-- Stored data entries --
▼▼▼
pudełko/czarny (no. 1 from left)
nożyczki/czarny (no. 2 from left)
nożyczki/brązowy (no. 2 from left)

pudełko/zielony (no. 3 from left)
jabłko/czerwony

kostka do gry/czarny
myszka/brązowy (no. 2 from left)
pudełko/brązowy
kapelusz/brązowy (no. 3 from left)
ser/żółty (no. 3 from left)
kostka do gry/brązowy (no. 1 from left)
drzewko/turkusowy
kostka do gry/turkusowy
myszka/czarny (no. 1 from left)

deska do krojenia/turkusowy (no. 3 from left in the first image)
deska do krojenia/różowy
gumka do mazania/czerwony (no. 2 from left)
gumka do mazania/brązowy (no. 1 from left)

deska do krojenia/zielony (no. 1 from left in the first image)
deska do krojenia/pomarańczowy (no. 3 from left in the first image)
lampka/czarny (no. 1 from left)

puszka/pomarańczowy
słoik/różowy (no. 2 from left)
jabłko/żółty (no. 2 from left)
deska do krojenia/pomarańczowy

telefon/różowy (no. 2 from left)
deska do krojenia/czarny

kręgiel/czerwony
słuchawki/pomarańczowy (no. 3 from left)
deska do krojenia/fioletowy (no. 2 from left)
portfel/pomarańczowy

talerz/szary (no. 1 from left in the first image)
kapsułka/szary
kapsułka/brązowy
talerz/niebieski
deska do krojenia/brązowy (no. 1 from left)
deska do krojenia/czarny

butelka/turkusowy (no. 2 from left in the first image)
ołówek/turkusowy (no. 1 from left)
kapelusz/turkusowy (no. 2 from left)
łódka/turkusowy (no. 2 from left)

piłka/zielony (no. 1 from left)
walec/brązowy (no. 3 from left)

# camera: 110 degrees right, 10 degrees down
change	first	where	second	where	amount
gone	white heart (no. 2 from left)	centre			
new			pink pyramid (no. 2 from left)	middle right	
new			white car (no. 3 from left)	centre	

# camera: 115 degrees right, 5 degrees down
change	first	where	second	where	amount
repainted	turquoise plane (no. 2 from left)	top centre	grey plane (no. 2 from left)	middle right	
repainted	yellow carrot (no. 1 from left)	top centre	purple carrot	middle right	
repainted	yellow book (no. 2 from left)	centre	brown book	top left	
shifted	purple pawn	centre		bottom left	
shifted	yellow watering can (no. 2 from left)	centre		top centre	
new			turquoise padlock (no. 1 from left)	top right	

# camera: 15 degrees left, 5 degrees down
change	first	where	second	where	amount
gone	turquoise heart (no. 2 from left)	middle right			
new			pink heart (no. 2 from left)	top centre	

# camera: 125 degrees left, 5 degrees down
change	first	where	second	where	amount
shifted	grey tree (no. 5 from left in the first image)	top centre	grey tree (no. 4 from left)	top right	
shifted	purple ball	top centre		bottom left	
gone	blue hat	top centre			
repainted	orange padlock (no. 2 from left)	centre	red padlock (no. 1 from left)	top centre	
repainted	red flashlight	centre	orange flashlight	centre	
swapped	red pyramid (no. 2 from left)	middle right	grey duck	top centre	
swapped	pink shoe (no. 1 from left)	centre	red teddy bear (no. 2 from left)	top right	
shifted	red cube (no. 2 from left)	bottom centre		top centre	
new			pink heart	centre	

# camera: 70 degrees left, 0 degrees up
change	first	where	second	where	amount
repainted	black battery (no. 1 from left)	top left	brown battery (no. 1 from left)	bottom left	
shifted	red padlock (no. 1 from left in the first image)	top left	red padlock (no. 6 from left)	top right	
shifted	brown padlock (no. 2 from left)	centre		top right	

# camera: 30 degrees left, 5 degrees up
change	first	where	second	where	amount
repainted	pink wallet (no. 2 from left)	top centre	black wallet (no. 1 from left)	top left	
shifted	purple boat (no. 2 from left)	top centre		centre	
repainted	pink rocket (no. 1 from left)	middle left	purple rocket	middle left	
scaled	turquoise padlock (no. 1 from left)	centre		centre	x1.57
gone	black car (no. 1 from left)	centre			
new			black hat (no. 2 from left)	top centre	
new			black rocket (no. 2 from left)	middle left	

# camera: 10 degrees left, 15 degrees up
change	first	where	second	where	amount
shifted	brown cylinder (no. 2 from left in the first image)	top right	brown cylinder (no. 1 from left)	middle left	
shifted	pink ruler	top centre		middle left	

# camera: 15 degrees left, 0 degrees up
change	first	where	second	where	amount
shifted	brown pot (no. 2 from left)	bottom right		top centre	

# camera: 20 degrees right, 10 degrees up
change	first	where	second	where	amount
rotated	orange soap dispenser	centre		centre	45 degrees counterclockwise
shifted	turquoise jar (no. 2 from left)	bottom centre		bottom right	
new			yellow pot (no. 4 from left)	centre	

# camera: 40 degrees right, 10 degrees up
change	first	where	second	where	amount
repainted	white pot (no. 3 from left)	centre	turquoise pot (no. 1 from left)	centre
▲▲▲
-- What needs to be done --
Lines that contain "turkusowy" are the result; find them in the entries above and copy each one.

-- Response to the exercise --
drzewko/turkusowy
kostka do gry/turkusowy
deska do krojenia/turkusowy (no. 3 from left in the first image)
butelka/turkusowy (no. 2 from left in the first image)
ołówek/turkusowy (no. 1 from left)
kapelusz/turkusowy (no. 2 from left)
łódka/turkusowy (no. 2 from left)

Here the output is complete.